→ **WORKING DATA**
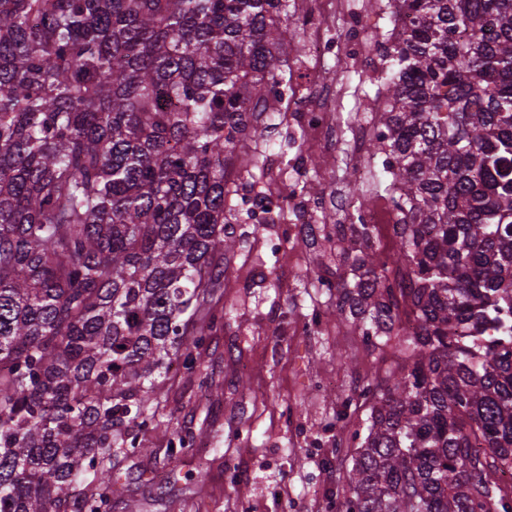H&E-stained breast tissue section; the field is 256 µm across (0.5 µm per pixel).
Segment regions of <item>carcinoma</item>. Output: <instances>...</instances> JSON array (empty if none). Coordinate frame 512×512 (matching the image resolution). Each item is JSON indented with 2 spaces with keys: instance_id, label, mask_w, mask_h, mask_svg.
<instances>
[{
  "instance_id": "cac0c4a2",
  "label": "carcinoma",
  "mask_w": 512,
  "mask_h": 512,
  "mask_svg": "<svg viewBox=\"0 0 512 512\" xmlns=\"http://www.w3.org/2000/svg\"><path fill=\"white\" fill-rule=\"evenodd\" d=\"M403 3L372 143L398 246L325 235L360 270L337 310L397 337L340 508L512 512V0ZM291 25L288 0H0V512H106L155 375L199 371L229 155L292 90Z\"/></svg>"
}]
</instances>
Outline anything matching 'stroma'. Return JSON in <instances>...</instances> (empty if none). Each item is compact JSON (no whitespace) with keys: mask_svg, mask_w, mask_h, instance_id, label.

→ **STATED TASK**
Reproduce the entries exactly. Do not carry over any picture.

→ **OUTPUT FOR THIS EXERCISE**
H&E-stained breast tissue section; the field is 256 µm across (0.5 µm per pixel).
Segment regions of <item>carcinoma</item>. Output: <instances>...</instances> JSON array (empty if none). Coordinate frame 512×512 (matching the image resolution). Each item is JSON indented with 2 spaces with keys: instance_id, label, mask_w, mask_h, mask_svg.
<instances>
[{
  "instance_id": "cac0c4a2",
  "label": "carcinoma",
  "mask_w": 512,
  "mask_h": 512,
  "mask_svg": "<svg viewBox=\"0 0 512 512\" xmlns=\"http://www.w3.org/2000/svg\"><path fill=\"white\" fill-rule=\"evenodd\" d=\"M403 3L372 143L398 246L325 235L360 270L337 310L397 337L340 508L512 512V0ZM291 25L288 0H0V512H106L155 375L199 371L229 155L292 90Z\"/></svg>"
}]
</instances>
Outline anything matching 'stroma'. Return JSON in <instances>...</instances> (empty if none). Each item is compact JSON (no whitespace) with keys: mask_svg, mask_w, mask_h, instance_id, label.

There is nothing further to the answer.